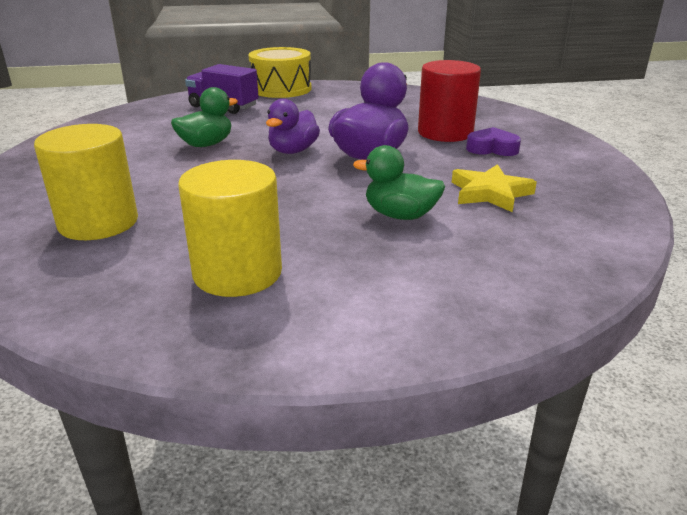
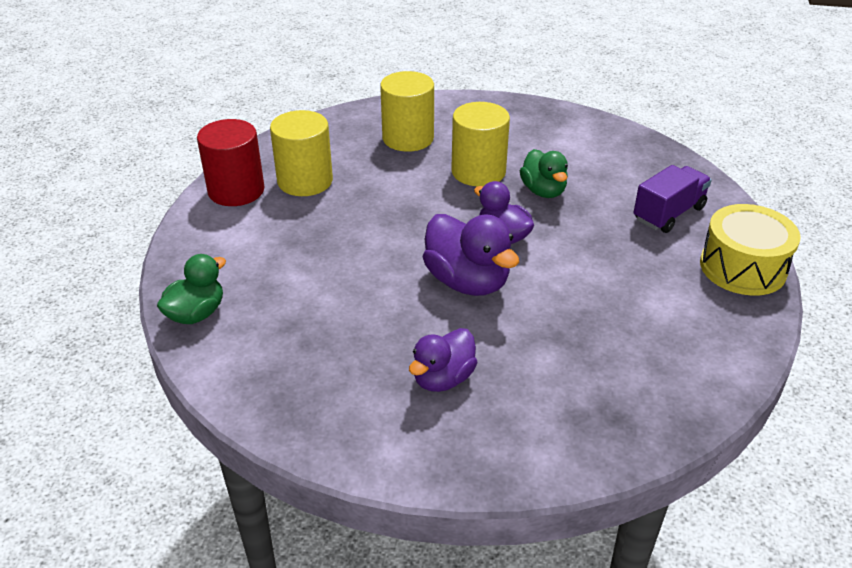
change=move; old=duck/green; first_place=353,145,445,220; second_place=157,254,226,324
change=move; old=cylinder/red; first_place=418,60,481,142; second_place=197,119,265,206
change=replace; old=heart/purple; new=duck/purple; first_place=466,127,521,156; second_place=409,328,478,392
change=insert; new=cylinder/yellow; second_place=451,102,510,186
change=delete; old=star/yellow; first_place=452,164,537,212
------------------------------------
- What is needed:
Give again only the lines of the material above that run from the one with "change=insert; new=cylinder/yellow; second_place=451,102,510,186" through the end, both included, exactly as they appear.

- Written reply:
change=insert; new=cylinder/yellow; second_place=451,102,510,186
change=delete; old=star/yellow; first_place=452,164,537,212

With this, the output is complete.